From the listing below, copy only the lines from the line that contains "none -> red brick C6 level 1" to the line that contains "blue round brick G2", counting those two lines as part of the copy.

Dataset –
━━━━━━━━

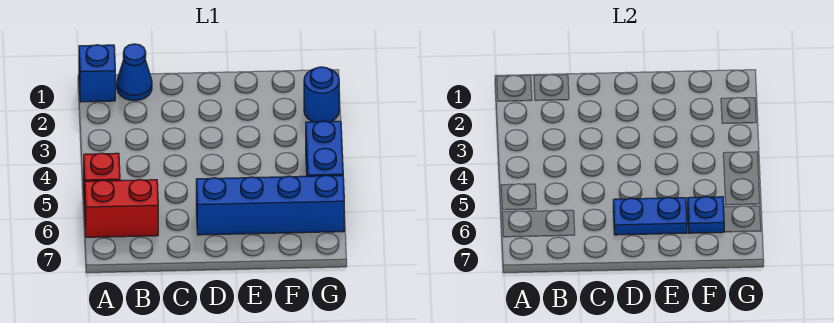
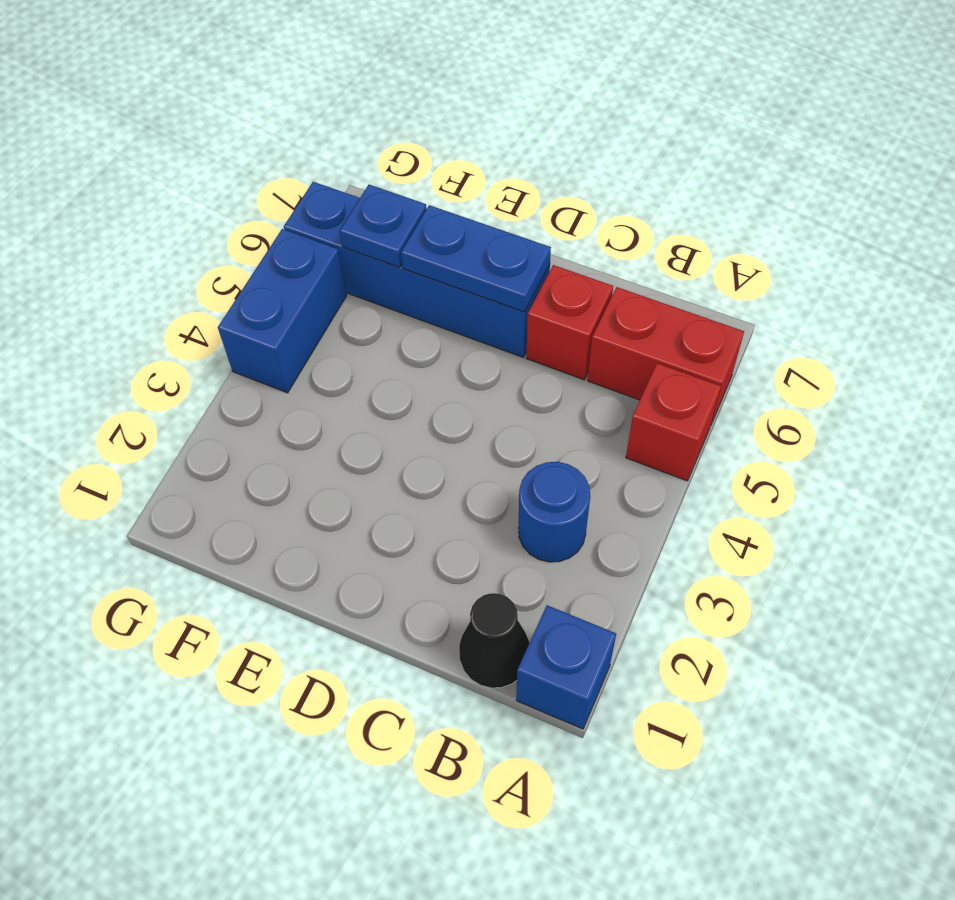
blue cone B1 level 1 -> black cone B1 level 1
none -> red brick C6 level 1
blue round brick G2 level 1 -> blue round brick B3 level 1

━━━━━━━━

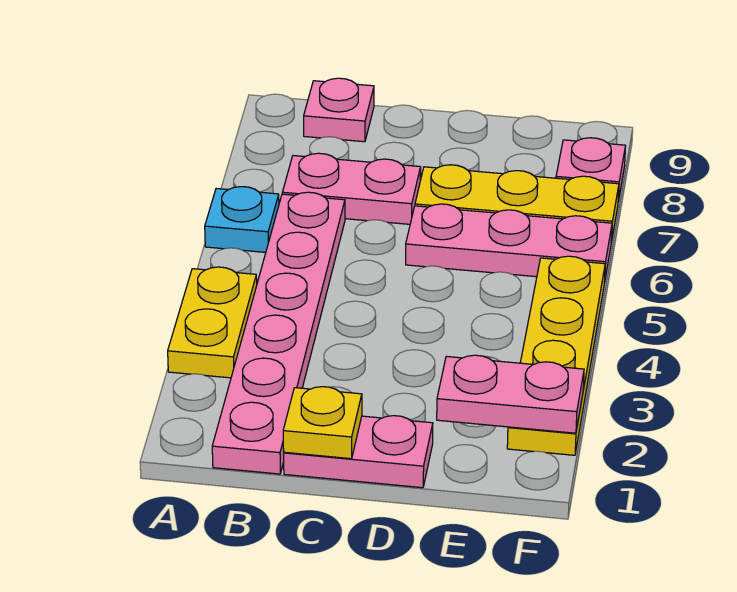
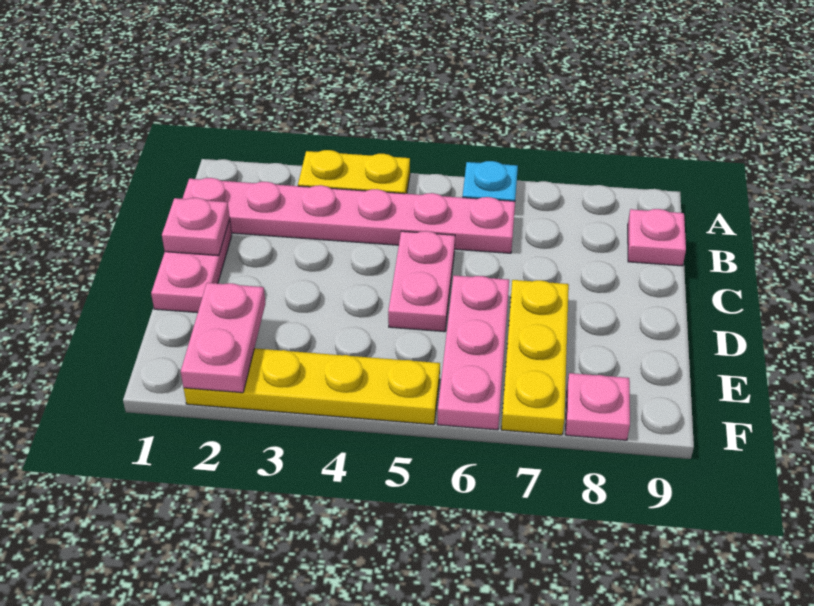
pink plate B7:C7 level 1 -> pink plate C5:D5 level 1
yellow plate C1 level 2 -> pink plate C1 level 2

━━━━━━━━

Reply to the task –
none -> red brick C6 level 1
blue round brick G2 level 1 -> blue round brick B3 level 1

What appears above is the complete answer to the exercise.